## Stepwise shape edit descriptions
*** Begin section ***

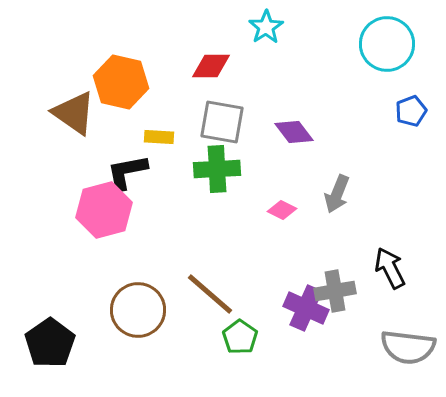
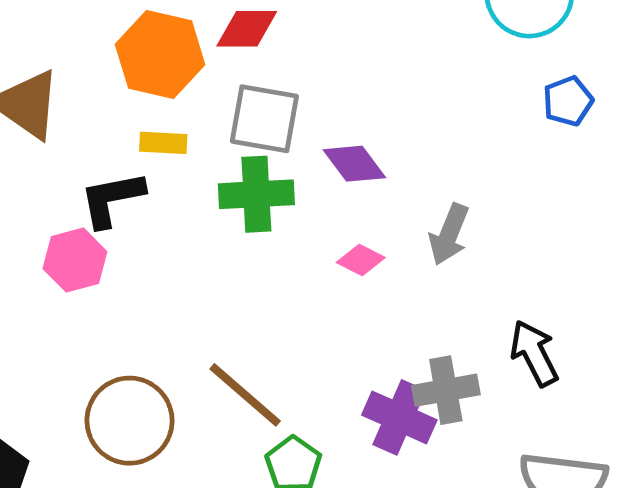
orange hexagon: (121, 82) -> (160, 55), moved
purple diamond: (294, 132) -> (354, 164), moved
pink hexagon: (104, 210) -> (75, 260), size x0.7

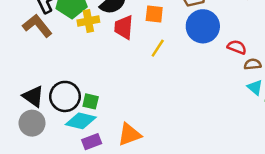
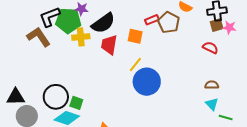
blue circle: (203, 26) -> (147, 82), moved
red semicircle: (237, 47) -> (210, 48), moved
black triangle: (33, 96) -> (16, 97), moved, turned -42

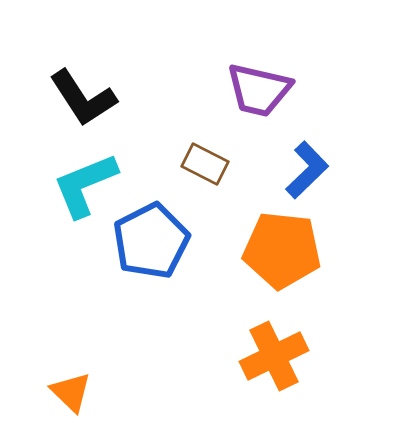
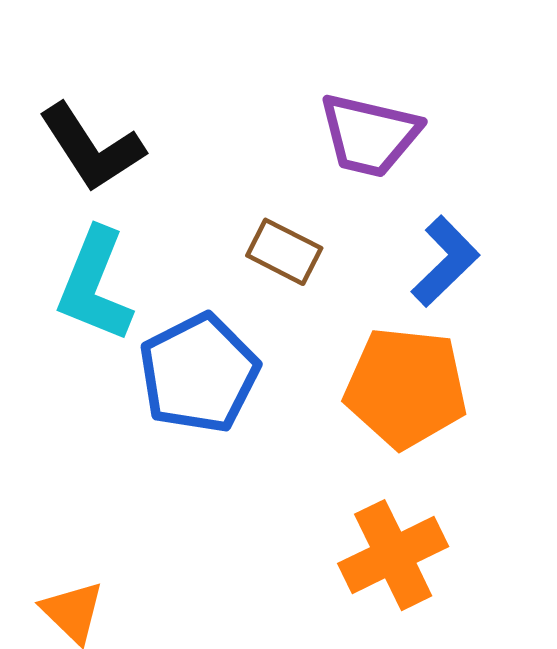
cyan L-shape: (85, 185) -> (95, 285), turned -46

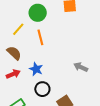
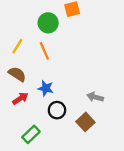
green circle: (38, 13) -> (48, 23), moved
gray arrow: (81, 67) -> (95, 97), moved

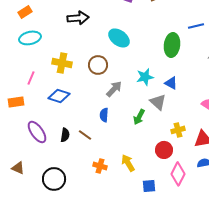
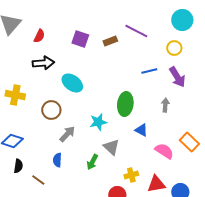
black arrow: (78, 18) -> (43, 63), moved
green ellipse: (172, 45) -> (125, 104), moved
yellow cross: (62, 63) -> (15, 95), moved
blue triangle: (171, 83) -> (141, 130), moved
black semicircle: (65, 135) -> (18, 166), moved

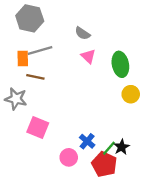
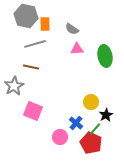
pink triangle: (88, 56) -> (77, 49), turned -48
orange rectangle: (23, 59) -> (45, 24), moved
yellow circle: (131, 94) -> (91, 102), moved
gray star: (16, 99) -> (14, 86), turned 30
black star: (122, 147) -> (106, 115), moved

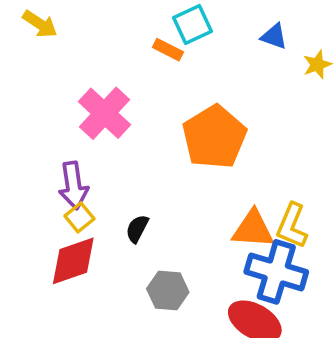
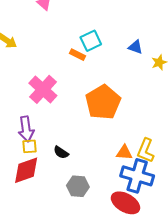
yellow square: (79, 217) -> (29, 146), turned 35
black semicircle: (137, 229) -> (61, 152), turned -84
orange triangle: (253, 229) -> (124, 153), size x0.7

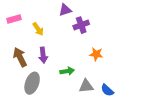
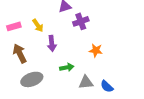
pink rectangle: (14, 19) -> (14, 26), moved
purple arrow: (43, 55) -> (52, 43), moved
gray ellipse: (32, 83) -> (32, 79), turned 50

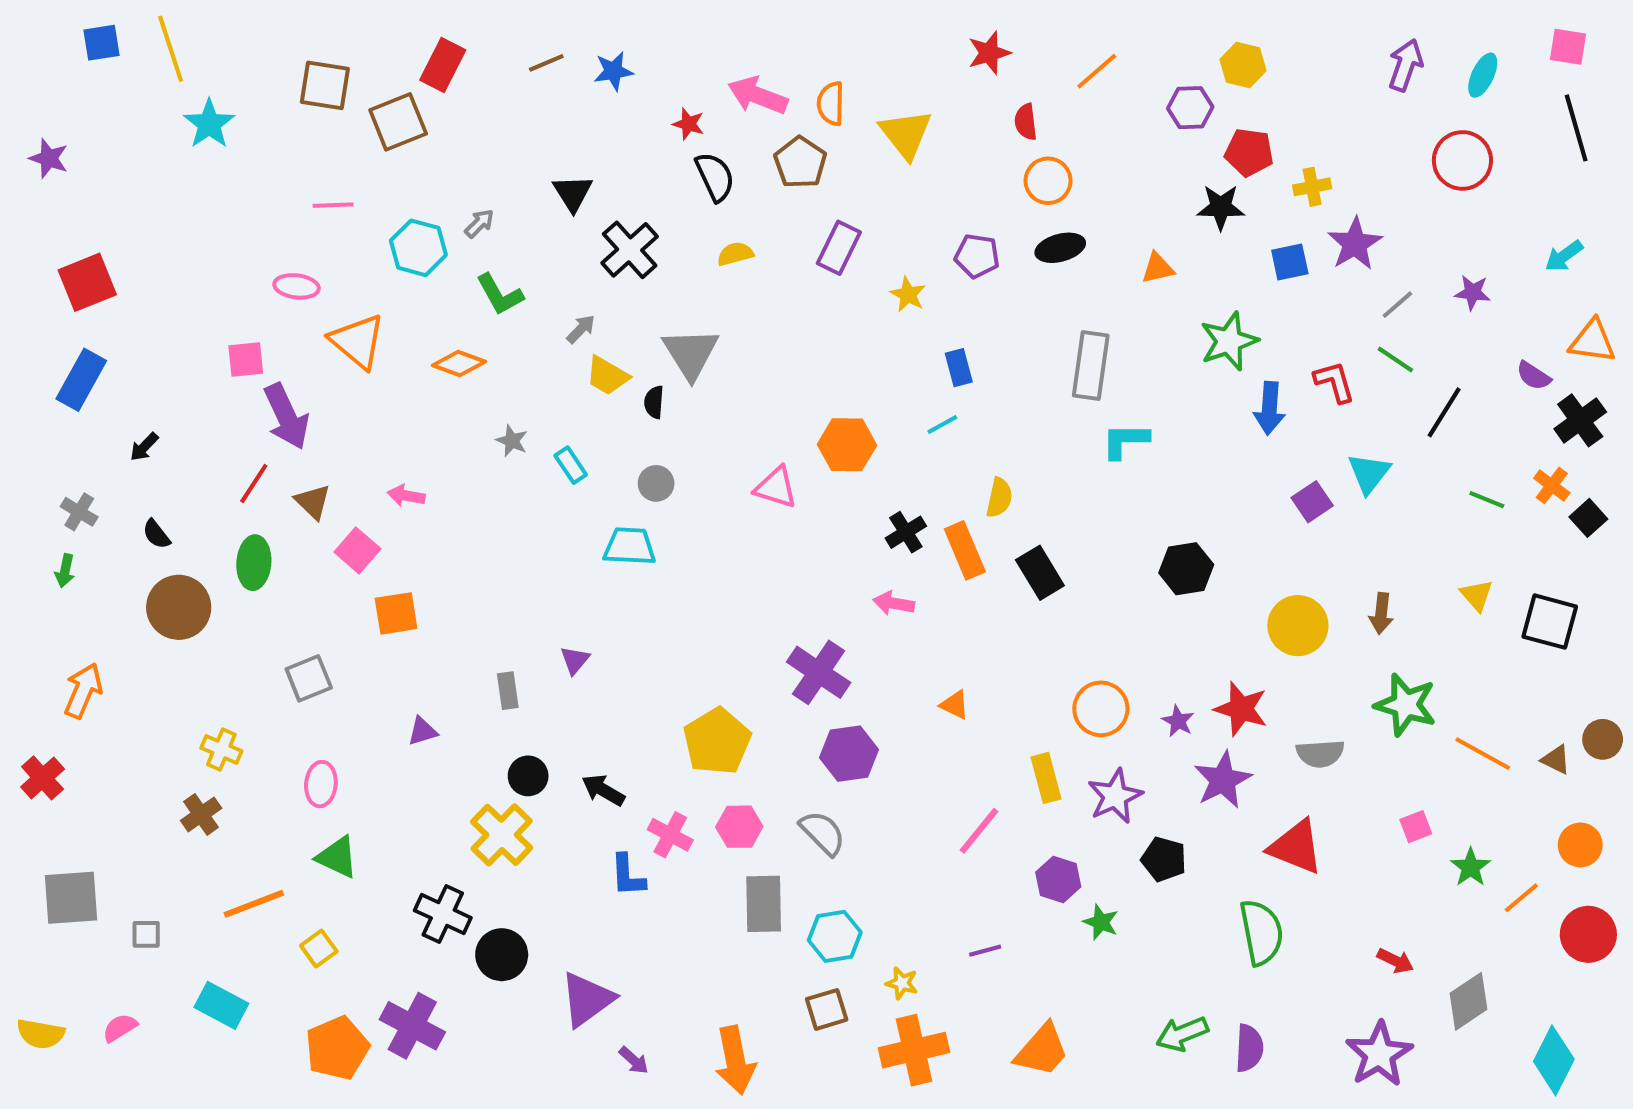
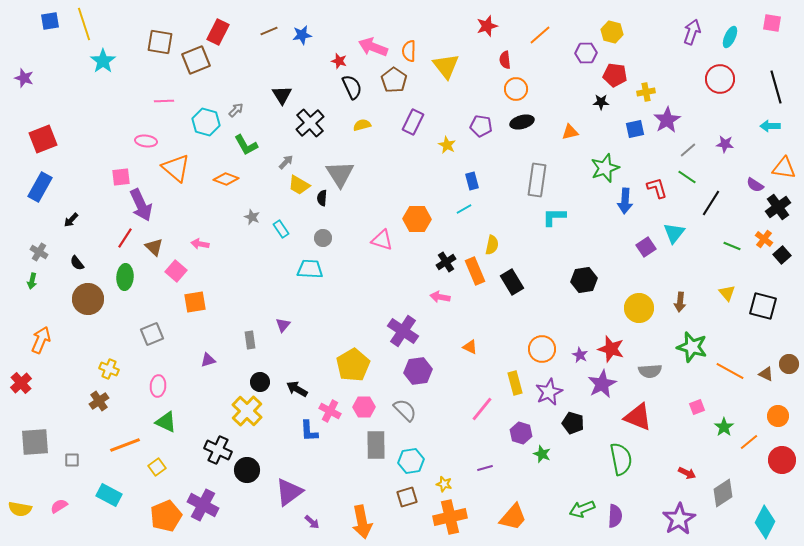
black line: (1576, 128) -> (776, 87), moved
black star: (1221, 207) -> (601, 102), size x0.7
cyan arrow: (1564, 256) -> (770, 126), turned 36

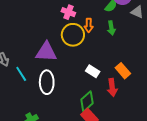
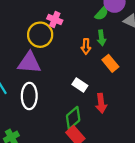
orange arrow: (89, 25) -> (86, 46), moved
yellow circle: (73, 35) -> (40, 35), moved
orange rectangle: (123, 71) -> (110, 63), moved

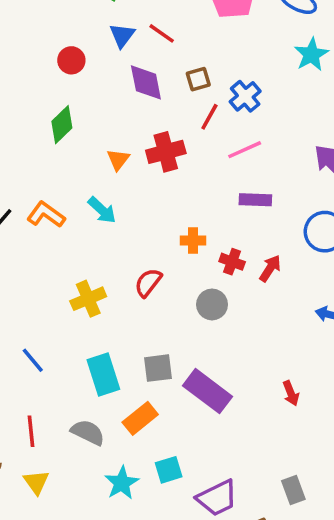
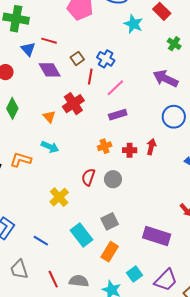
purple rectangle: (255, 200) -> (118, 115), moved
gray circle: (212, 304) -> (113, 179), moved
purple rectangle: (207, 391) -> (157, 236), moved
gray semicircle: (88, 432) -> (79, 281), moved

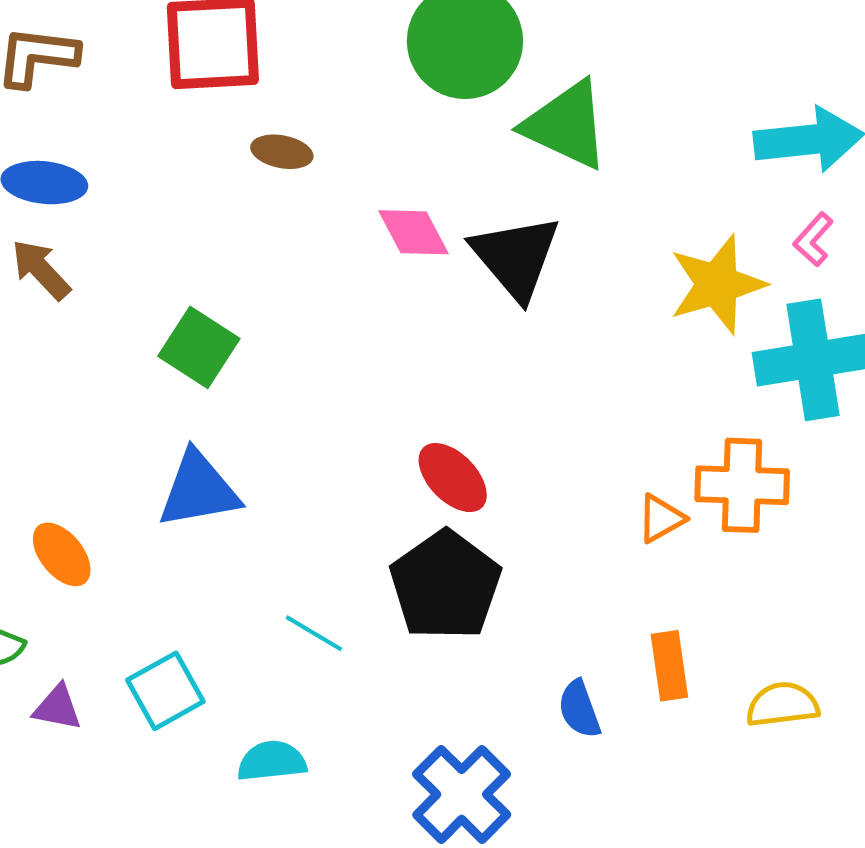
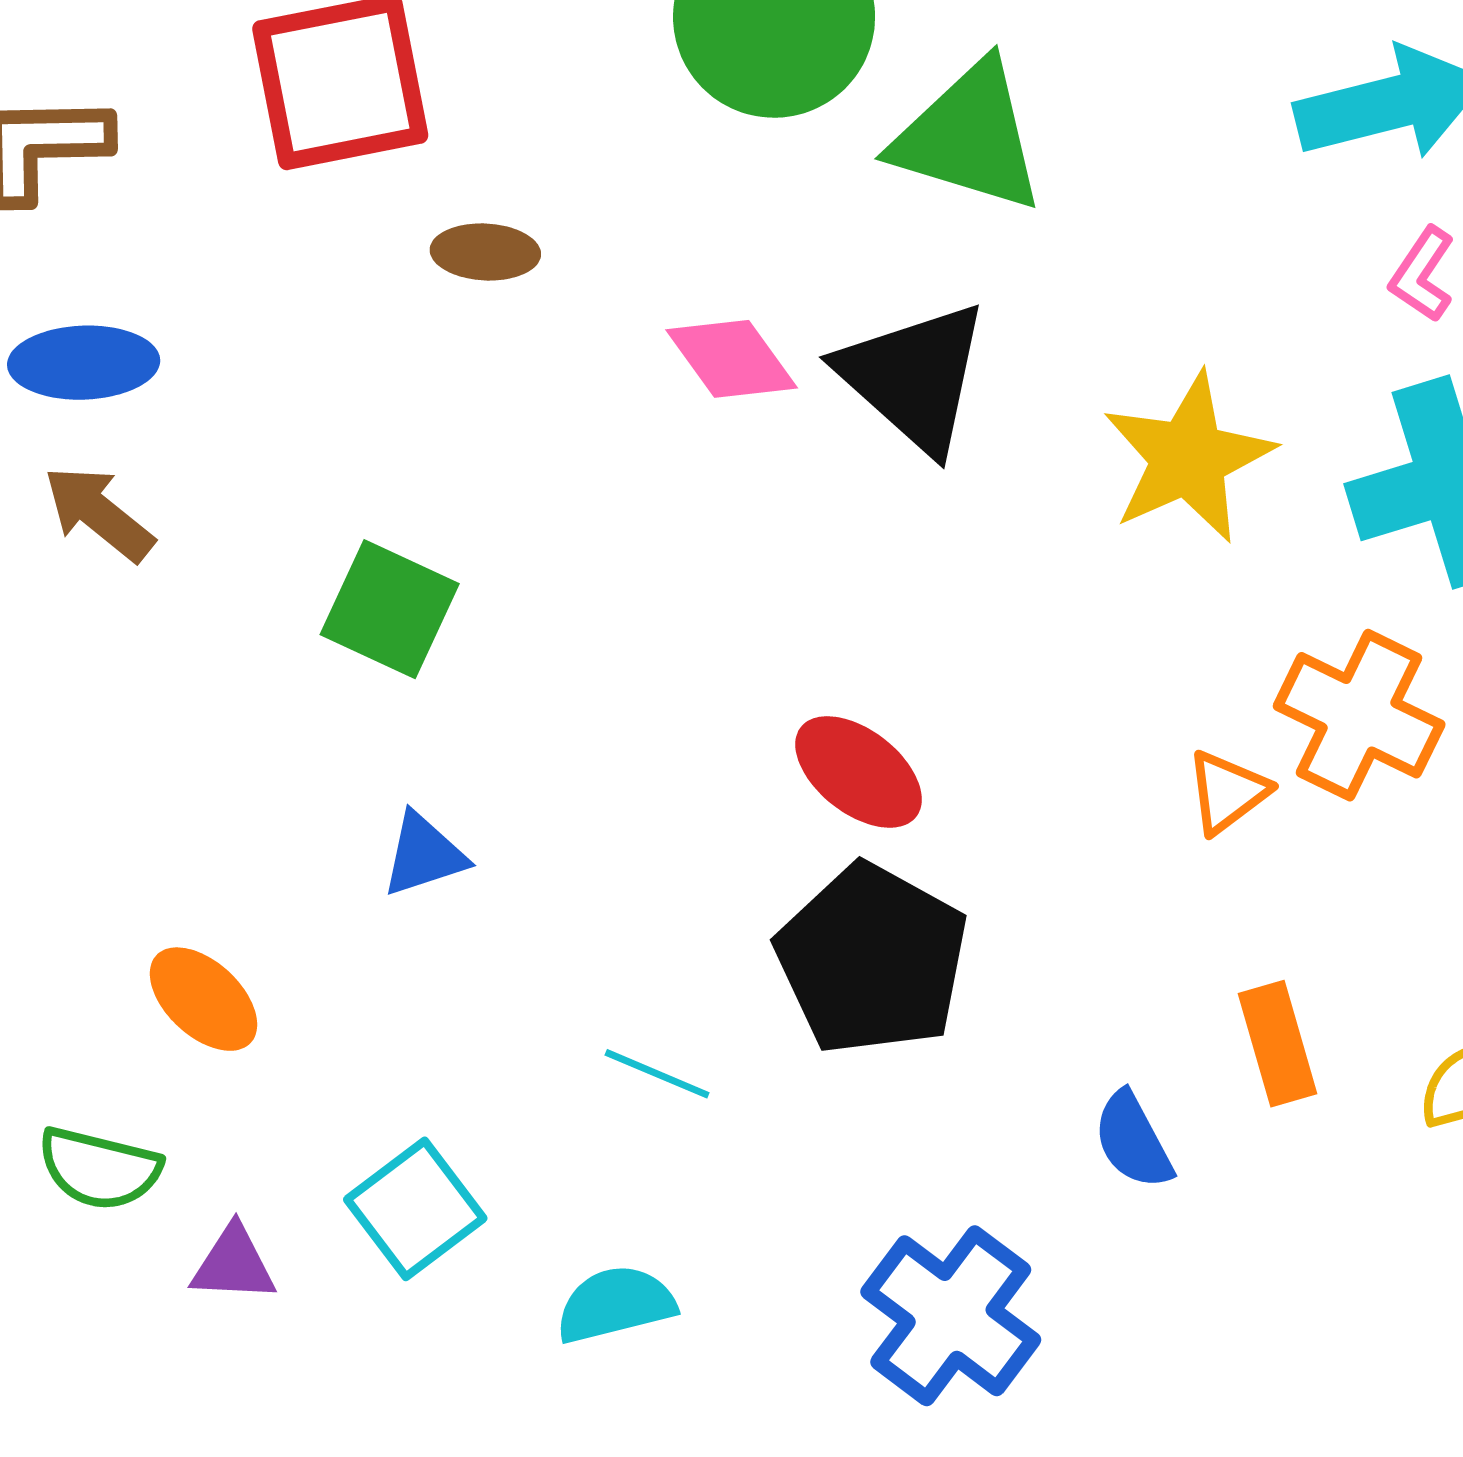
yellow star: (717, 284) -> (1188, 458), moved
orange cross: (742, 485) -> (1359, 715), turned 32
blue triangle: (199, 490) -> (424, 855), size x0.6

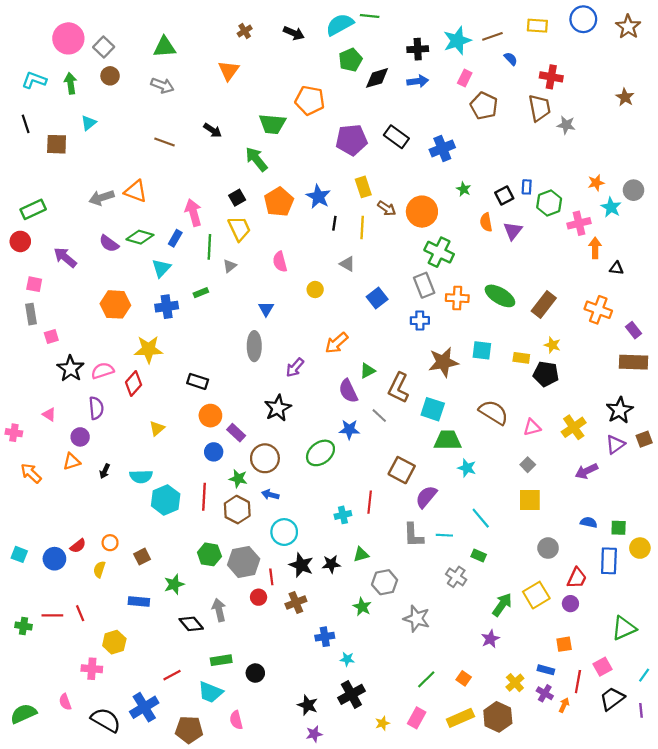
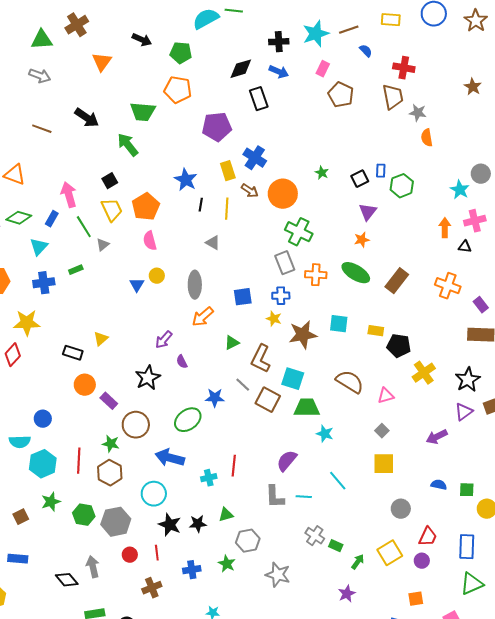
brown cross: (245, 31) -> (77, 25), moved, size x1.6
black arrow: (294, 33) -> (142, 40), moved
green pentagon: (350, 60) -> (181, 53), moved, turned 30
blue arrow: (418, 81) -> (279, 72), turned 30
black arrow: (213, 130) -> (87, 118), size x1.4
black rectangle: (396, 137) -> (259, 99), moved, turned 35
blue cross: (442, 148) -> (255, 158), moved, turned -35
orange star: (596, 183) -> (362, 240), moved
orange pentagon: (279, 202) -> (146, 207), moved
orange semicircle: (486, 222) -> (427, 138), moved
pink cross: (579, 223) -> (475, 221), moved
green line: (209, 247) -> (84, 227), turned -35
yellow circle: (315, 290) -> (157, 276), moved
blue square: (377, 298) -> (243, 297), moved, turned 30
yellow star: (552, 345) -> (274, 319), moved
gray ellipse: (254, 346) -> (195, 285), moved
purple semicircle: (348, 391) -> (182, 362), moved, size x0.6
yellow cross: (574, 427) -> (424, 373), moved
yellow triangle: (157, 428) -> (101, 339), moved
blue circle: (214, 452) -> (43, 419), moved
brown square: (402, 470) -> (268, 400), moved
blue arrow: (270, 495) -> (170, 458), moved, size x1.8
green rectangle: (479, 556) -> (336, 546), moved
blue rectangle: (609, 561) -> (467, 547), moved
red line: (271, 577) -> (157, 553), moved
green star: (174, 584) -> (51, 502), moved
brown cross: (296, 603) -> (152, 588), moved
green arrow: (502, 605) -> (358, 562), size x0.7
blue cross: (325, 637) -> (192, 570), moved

*** End section ***

## Exercise
Write out every line from the entries where "star" appears.

## Solution for this task
gray star: (16, 99) -> (14, 86), turned 30
black star: (122, 147) -> (106, 115), moved
black star: (1221, 207) -> (601, 102), size x0.7
yellow star: (717, 284) -> (1188, 458), moved
orange star: (596, 183) -> (362, 240), moved
yellow star: (552, 345) -> (274, 319), moved
green star: (174, 584) -> (51, 502), moved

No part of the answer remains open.